EXERCISE INSTRUCTIONS: Repeat all the lines below exactly, but omit the pictures.
<<<<
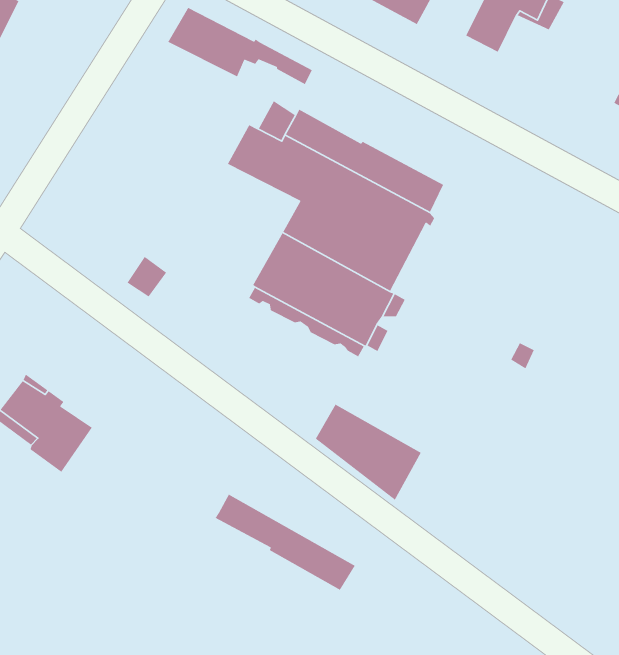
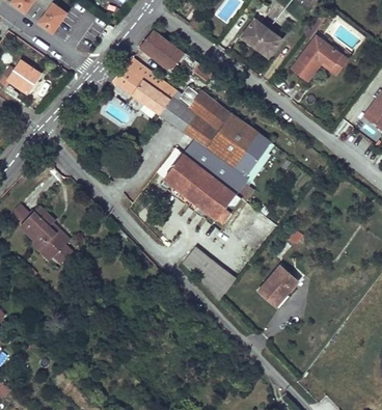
building: none -> [112,57,175,114]
building: none -> [258,266,296,307]
building: [215,494,356,591] -> none

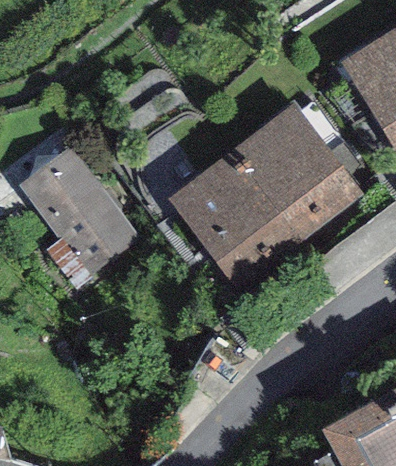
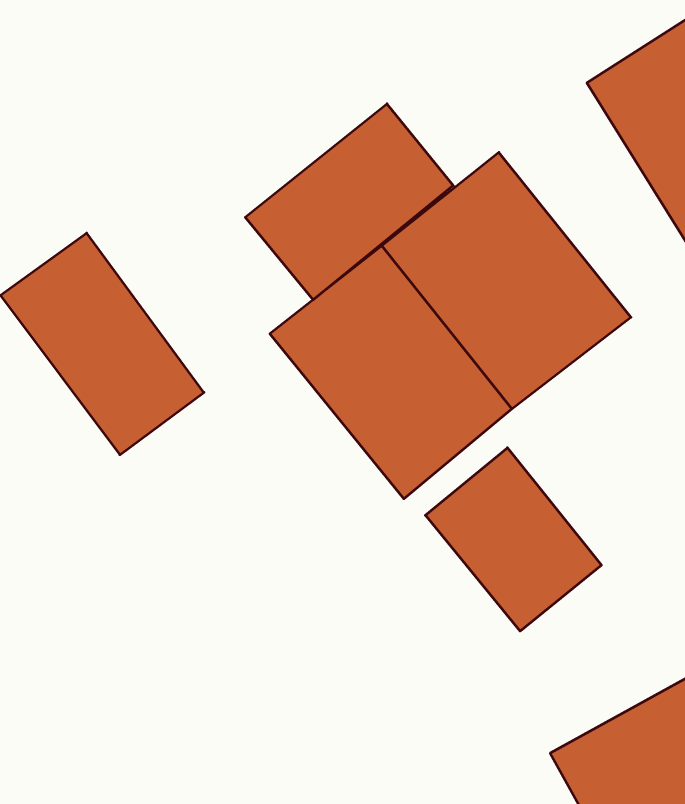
building: none -> [245,104,453,300]
building: none -> [425,448,601,631]

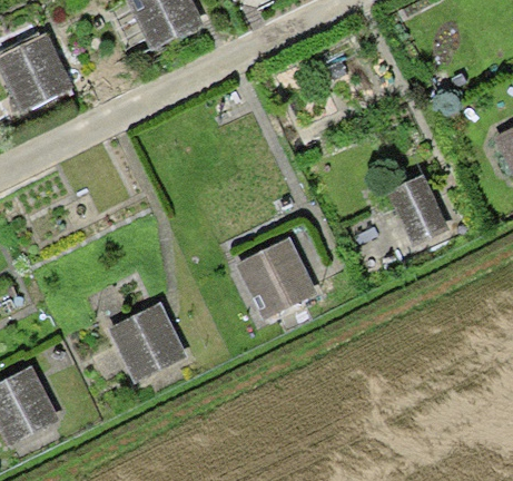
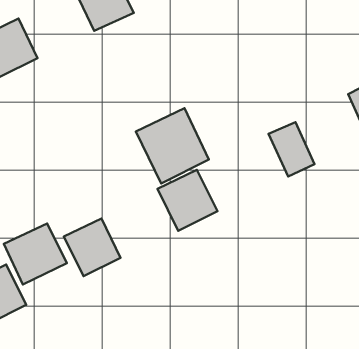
building: none -> [136,108,209,184]
building: none -> [4,223,67,284]

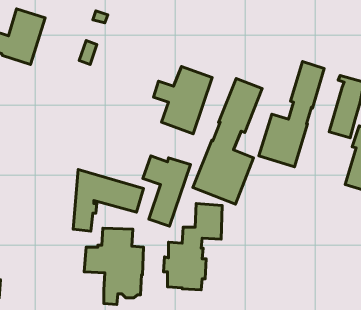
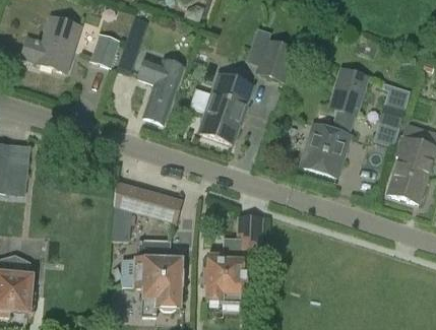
building: none -> [245,27,295,82]
building: none -> [88,31,120,67]
building: [193,78,262,204] -> none
building: [143,156,190,226] -> [135,56,184,128]

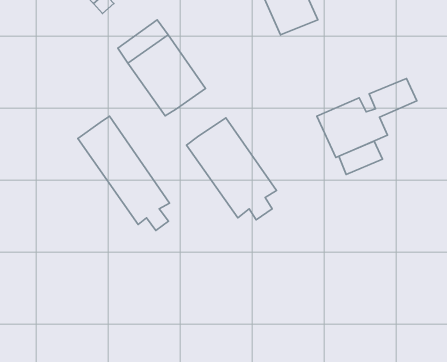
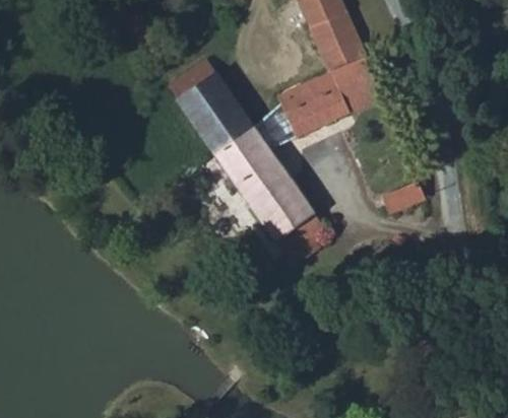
building: [317,79,417,157] -> [276,58,377,137]
building: none -> [225,127,274,176]
building: [78,116,169,230] -> none

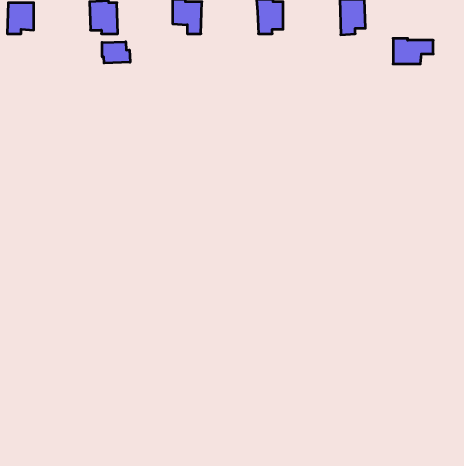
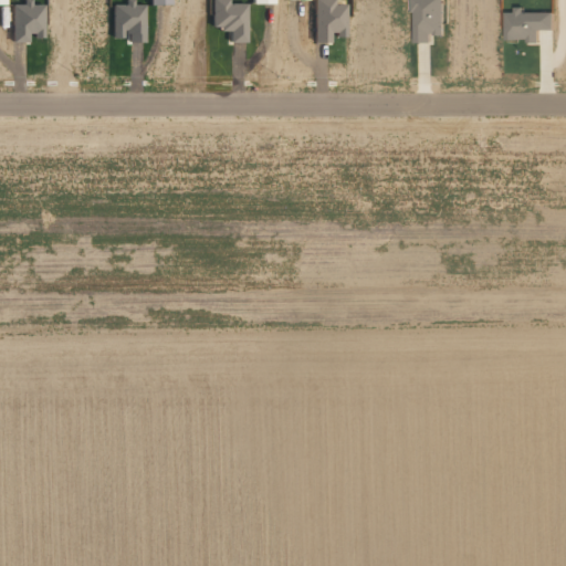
building: [393,38,433,64] -> [507,9,556,40]
building: [102,42,130,63] -> none

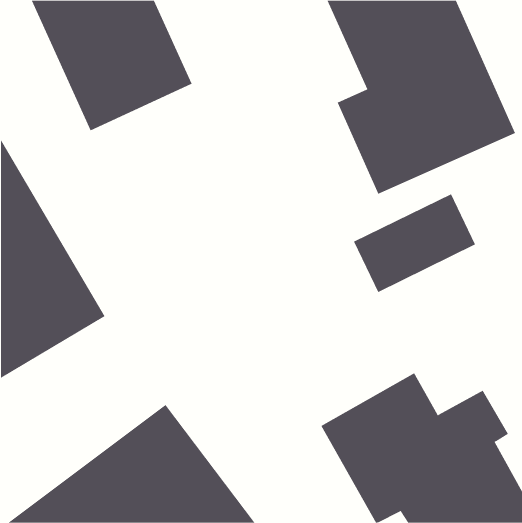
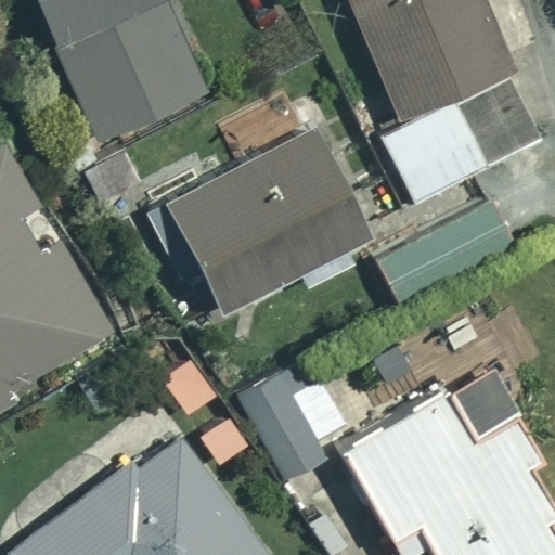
building: none -> [164,127,367,308]
building: none -> [240,357,352,477]

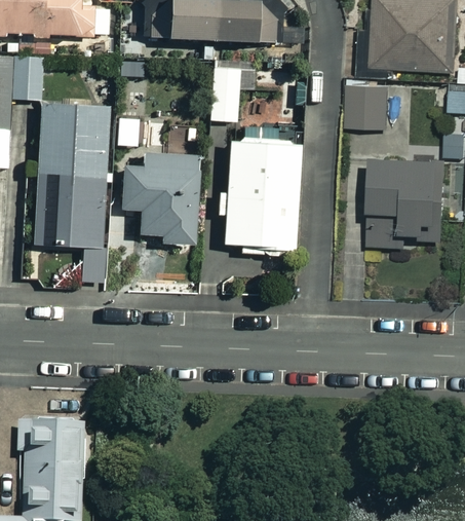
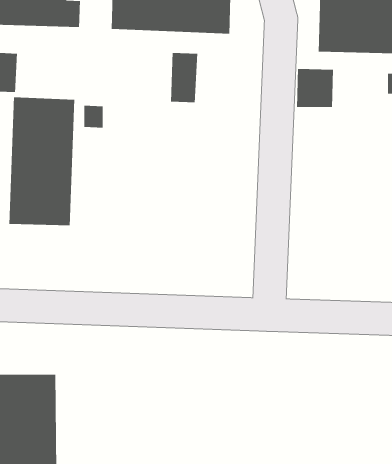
building: [220,135,301,252] -> none
building: [117,155,196,250] -> none
building: [367,157,441,249] -> none

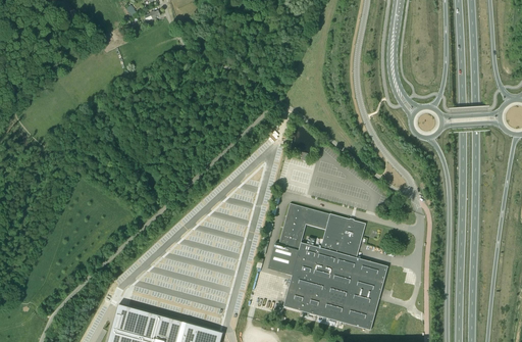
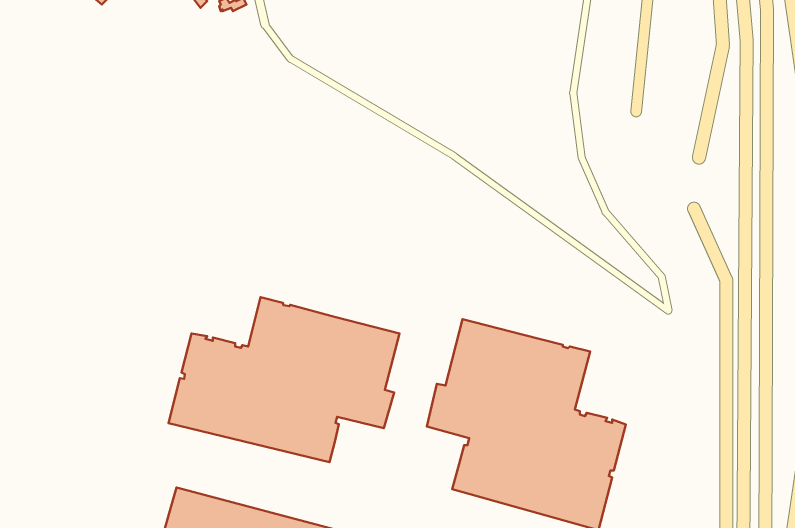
building: none -> [168,297,400,462]

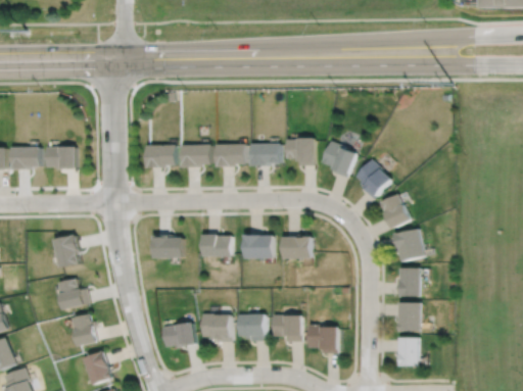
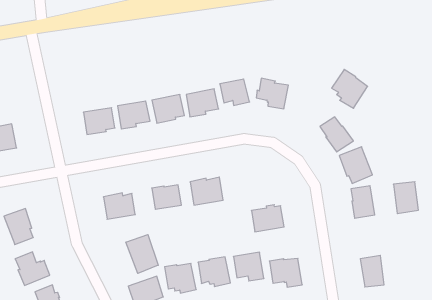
building: [354,157,390,197] -> [332,69,368,108]
building: [281,233,311,256] -> [251,205,284,232]
building: none -> [126,235,158,273]
building: [397,300,420,330] -> [393,182,418,214]

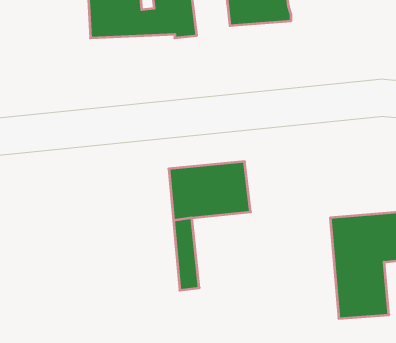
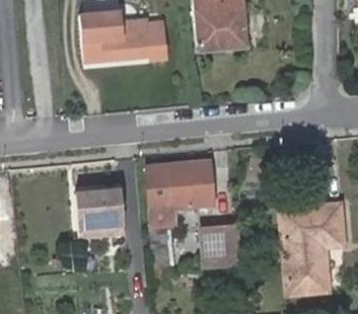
building: none -> [76,186,122,224]
building: none -> [203,215,243,260]

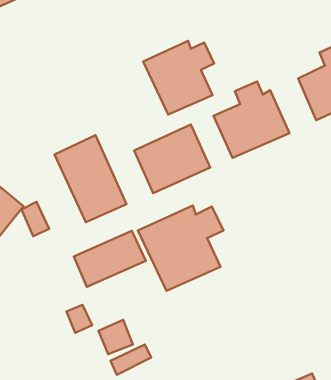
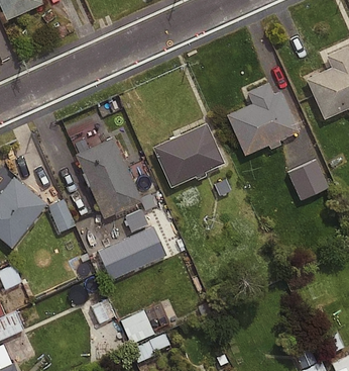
building: [143,41,214,115] -> none
building: none -> [286,154,325,196]
building: [138,206,223,291] -> none

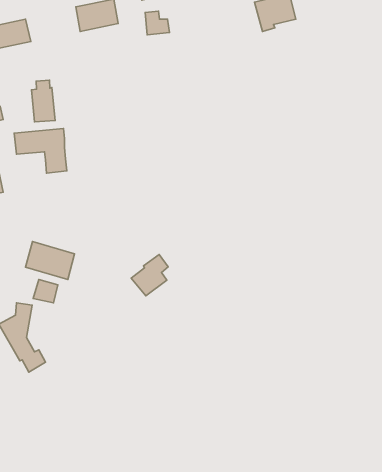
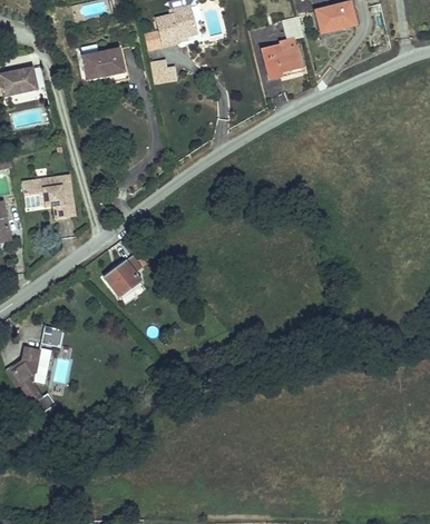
building: [32,80,55,122] -> none
building: [26,241,75,280] -> none
building: [131,255,168,296] -> [105,255,141,296]

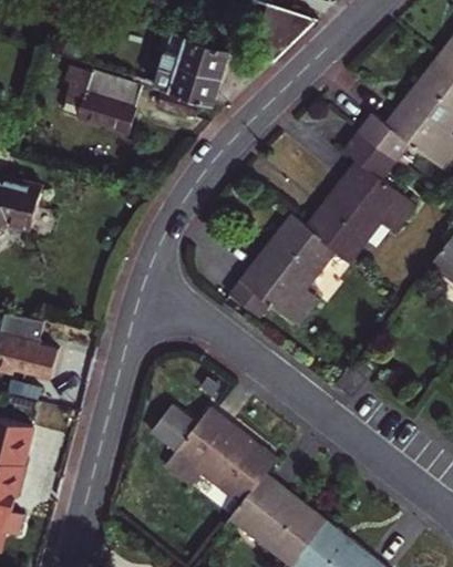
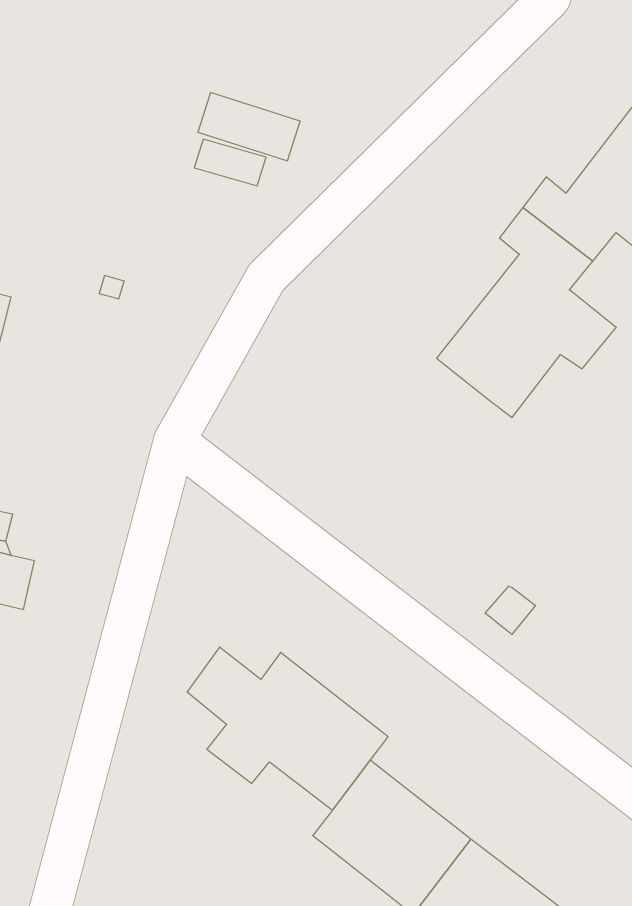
building: [166,32,229,78] -> none
building: [63,66,142,132] -> none
building: [228,213,339,327] -> none

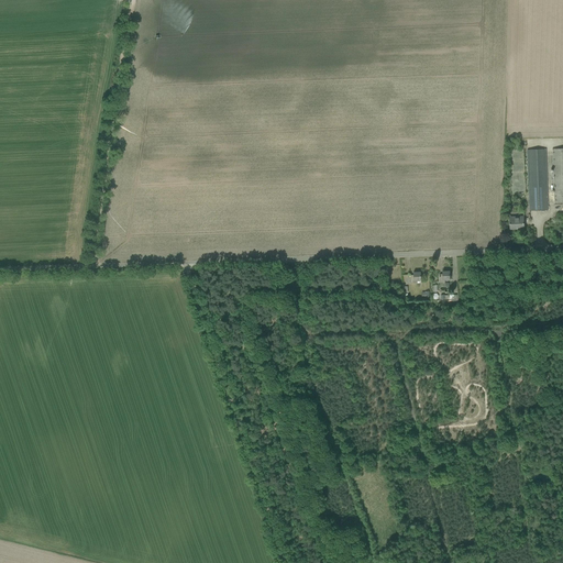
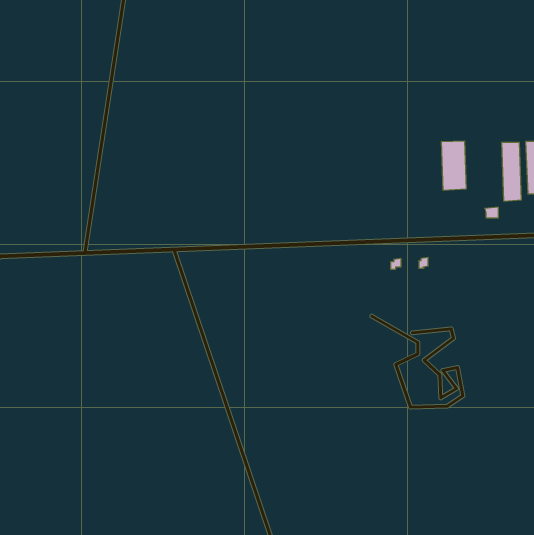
building: none -> [442,141,466,190]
>>>>
YOUR RESPONSE:
building: none -> [112,57,175,114]
building: none -> [258,266,296,307]
building: [215,494,356,591] -> none

building: none -> [245,104,453,300]
building: none -> [425,448,601,631]

building: none -> [136,108,209,184]
building: none -> [4,223,67,284]

building: none -> [245,27,295,82]
building: none -> [88,31,120,67]
building: [193,78,262,204] -> none
building: [143,156,190,226] -> [135,56,184,128]

building: [317,79,417,157] -> [276,58,377,137]
building: none -> [225,127,274,176]
building: [78,116,169,230] -> none

building: [393,38,433,64] -> [507,9,556,40]
building: [102,42,130,63] -> none

building: none -> [164,127,367,308]
building: none -> [240,357,352,477]

building: [220,135,301,252] -> none
building: [117,155,196,250] -> none
building: [367,157,441,249] -> none

building: none -> [168,297,400,462]

building: [354,157,390,197] -> [332,69,368,108]
building: [281,233,311,256] -> [251,205,284,232]
building: none -> [126,235,158,273]
building: [397,300,420,330] -> [393,182,418,214]

building: none -> [76,186,122,224]
building: none -> [203,215,243,260]

building: [143,41,214,115] -> none
building: none -> [286,154,325,196]
building: [138,206,223,291] -> none

building: [32,80,55,122] -> none
building: [26,241,75,280] -> none
building: [131,255,168,296] -> [105,255,141,296]

building: [166,32,229,78] -> none
building: [63,66,142,132] -> none
building: [228,213,339,327] -> none

building: none -> [442,141,466,190]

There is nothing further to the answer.